What is expected: Transcribe the data that follows precisely, omitting nothing.

▼

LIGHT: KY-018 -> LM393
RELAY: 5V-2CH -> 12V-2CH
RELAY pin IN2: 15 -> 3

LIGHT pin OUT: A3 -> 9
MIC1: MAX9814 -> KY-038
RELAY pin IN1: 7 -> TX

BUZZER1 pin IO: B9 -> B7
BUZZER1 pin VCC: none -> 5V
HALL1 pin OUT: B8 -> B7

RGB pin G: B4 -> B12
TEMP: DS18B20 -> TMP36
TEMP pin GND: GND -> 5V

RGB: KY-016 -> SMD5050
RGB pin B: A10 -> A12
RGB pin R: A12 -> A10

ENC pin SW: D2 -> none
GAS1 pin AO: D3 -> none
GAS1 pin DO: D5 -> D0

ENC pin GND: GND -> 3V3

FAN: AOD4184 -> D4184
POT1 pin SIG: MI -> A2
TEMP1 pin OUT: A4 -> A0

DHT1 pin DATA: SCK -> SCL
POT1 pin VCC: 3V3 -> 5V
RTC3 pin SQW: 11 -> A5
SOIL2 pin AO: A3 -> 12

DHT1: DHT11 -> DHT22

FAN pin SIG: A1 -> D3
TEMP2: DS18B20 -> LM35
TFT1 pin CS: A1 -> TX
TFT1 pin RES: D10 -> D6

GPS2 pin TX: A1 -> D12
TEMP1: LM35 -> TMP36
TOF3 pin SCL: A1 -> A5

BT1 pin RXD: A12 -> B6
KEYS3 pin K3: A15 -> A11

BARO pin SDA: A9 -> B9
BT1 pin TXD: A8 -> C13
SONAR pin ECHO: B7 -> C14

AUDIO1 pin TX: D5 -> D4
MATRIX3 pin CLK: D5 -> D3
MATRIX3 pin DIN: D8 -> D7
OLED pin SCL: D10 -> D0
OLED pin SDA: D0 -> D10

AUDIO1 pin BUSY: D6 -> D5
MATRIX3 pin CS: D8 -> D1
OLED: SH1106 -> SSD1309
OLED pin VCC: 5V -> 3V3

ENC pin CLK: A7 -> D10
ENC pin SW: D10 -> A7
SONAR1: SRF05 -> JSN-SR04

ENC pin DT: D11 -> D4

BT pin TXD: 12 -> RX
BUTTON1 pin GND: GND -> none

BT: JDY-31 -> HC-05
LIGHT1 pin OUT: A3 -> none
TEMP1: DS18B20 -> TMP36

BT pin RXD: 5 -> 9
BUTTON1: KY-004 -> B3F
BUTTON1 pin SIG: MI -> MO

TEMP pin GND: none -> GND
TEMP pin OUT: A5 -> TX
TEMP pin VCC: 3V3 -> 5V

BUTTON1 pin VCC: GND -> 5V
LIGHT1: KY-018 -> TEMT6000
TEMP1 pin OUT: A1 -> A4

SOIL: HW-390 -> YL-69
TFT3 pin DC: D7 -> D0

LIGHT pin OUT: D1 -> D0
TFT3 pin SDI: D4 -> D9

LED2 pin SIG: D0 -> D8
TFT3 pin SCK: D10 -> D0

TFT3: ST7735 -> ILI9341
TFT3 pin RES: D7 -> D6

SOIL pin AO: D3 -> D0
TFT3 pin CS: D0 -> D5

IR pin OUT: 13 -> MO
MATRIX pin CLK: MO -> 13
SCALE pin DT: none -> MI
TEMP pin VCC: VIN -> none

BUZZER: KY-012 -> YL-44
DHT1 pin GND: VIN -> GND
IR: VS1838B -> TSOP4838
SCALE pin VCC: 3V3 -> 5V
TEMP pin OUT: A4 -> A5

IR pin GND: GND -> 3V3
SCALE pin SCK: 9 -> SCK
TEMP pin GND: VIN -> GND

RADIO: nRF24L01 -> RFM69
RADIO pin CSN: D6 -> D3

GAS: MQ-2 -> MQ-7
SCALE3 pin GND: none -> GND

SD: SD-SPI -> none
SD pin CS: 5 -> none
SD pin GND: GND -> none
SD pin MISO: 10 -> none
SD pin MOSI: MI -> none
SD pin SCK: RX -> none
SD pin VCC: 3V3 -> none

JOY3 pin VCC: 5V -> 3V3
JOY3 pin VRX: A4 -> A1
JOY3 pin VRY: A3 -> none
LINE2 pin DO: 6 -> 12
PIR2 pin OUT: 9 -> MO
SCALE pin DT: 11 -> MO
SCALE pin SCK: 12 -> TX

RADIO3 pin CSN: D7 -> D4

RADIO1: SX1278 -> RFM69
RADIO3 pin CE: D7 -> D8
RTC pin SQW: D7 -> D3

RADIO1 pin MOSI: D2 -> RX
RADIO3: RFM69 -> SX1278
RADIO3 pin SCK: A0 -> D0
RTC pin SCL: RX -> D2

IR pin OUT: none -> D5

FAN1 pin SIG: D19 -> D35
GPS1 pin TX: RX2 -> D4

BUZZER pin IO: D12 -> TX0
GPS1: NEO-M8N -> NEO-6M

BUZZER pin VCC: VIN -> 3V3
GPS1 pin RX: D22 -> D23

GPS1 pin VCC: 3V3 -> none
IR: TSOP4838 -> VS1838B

▲

Answer section:
LIGHT: KY-018 -> LM393
RELAY: 5V-2CH -> 12V-2CH
RELAY pin IN2: 15 -> 3

LIGHT pin OUT: A3 -> 9
MIC1: MAX9814 -> KY-038
RELAY pin IN1: 7 -> TX

BUZZER1 pin IO: B9 -> B7
BUZZER1 pin VCC: none -> 5V
HALL1 pin OUT: B8 -> B7

RGB pin G: B4 -> B12
TEMP: DS18B20 -> TMP36
TEMP pin GND: GND -> 5V

RGB: KY-016 -> SMD5050
RGB pin B: A10 -> A12
RGB pin R: A12 -> A10

ENC pin SW: D2 -> none
GAS1 pin AO: D3 -> none
GAS1 pin DO: D5 -> D0

ENC pin GND: GND -> 3V3

FAN: AOD4184 -> D4184
POT1 pin SIG: MI -> A2
TEMP1 pin OUT: A4 -> A0

DHT1 pin DATA: SCK -> SCL
POT1 pin VCC: 3V3 -> 5V
RTC3 pin SQW: 11 -> A5
SOIL2 pin AO: A3 -> 12

DHT1: DHT11 -> DHT22

FAN pin SIG: A1 -> D3
TEMP2: DS18B20 -> LM35
TFT1 pin CS: A1 -> TX
TFT1 pin RES: D10 -> D6

GPS2 pin TX: A1 -> D12
TEMP1: LM35 -> TMP36
TOF3 pin SCL: A1 -> A5

BT1 pin RXD: A12 -> B6
KEYS3 pin K3: A15 -> A11

BARO pin SDA: A9 -> B9
BT1 pin TXD: A8 -> C13
SONAR pin ECHO: B7 -> C14

AUDIO1 pin TX: D5 -> D4
MATRIX3 pin CLK: D5 -> D3
MATRIX3 pin DIN: D8 -> D7
OLED pin SCL: D10 -> D0
OLED pin SDA: D0 -> D10

AUDIO1 pin BUSY: D6 -> D5
MATRIX3 pin CS: D8 -> D1
OLED: SH1106 -> SSD1309
OLED pin VCC: 5V -> 3V3

ENC pin CLK: A7 -> D10
ENC pin SW: D10 -> A7
SONAR1: SRF05 -> JSN-SR04

ENC pin DT: D11 -> D4

BT pin TXD: 12 -> RX
BUTTON1 pin GND: GND -> none

BT: JDY-31 -> HC-05
LIGHT1 pin OUT: A3 -> none
TEMP1: DS18B20 -> TMP36

BT pin RXD: 5 -> 9
BUTTON1: KY-004 -> B3F
BUTTON1 pin SIG: MI -> MO

TEMP pin GND: none -> GND
TEMP pin OUT: A5 -> TX
TEMP pin VCC: 3V3 -> 5V

BUTTON1 pin VCC: GND -> 5V
LIGHT1: KY-018 -> TEMT6000
TEMP1 pin OUT: A1 -> A4

SOIL: HW-390 -> YL-69
TFT3 pin DC: D7 -> D0

LIGHT pin OUT: D1 -> D0
TFT3 pin SDI: D4 -> D9

LED2 pin SIG: D0 -> D8
TFT3 pin SCK: D10 -> D0

TFT3: ST7735 -> ILI9341
TFT3 pin RES: D7 -> D6

SOIL pin AO: D3 -> D0
TFT3 pin CS: D0 -> D5

IR pin OUT: 13 -> MO
MATRIX pin CLK: MO -> 13
SCALE pin DT: none -> MI
TEMP pin VCC: VIN -> none

BUZZER: KY-012 -> YL-44
DHT1 pin GND: VIN -> GND
IR: VS1838B -> TSOP4838
SCALE pin VCC: 3V3 -> 5V
TEMP pin OUT: A4 -> A5

IR pin GND: GND -> 3V3
SCALE pin SCK: 9 -> SCK
TEMP pin GND: VIN -> GND

RADIO: nRF24L01 -> RFM69
RADIO pin CSN: D6 -> D3

GAS: MQ-2 -> MQ-7
SCALE3 pin GND: none -> GND

SD: SD-SPI -> none
SD pin CS: 5 -> none
SD pin GND: GND -> none
SD pin MISO: 10 -> none
SD pin MOSI: MI -> none
SD pin SCK: RX -> none
SD pin VCC: 3V3 -> none

JOY3 pin VCC: 5V -> 3V3
JOY3 pin VRX: A4 -> A1
JOY3 pin VRY: A3 -> none
LINE2 pin DO: 6 -> 12
PIR2 pin OUT: 9 -> MO
SCALE pin DT: 11 -> MO
SCALE pin SCK: 12 -> TX

RADIO3 pin CSN: D7 -> D4

RADIO1: SX1278 -> RFM69
RADIO3 pin CE: D7 -> D8
RTC pin SQW: D7 -> D3

RADIO1 pin MOSI: D2 -> RX
RADIO3: RFM69 -> SX1278
RADIO3 pin SCK: A0 -> D0
RTC pin SCL: RX -> D2

IR pin OUT: none -> D5

FAN1 pin SIG: D19 -> D35
GPS1 pin TX: RX2 -> D4

BUZZER pin IO: D12 -> TX0
GPS1: NEO-M8N -> NEO-6M

BUZZER pin VCC: VIN -> 3V3
GPS1 pin RX: D22 -> D23

GPS1 pin VCC: 3V3 -> none
IR: TSOP4838 -> VS1838B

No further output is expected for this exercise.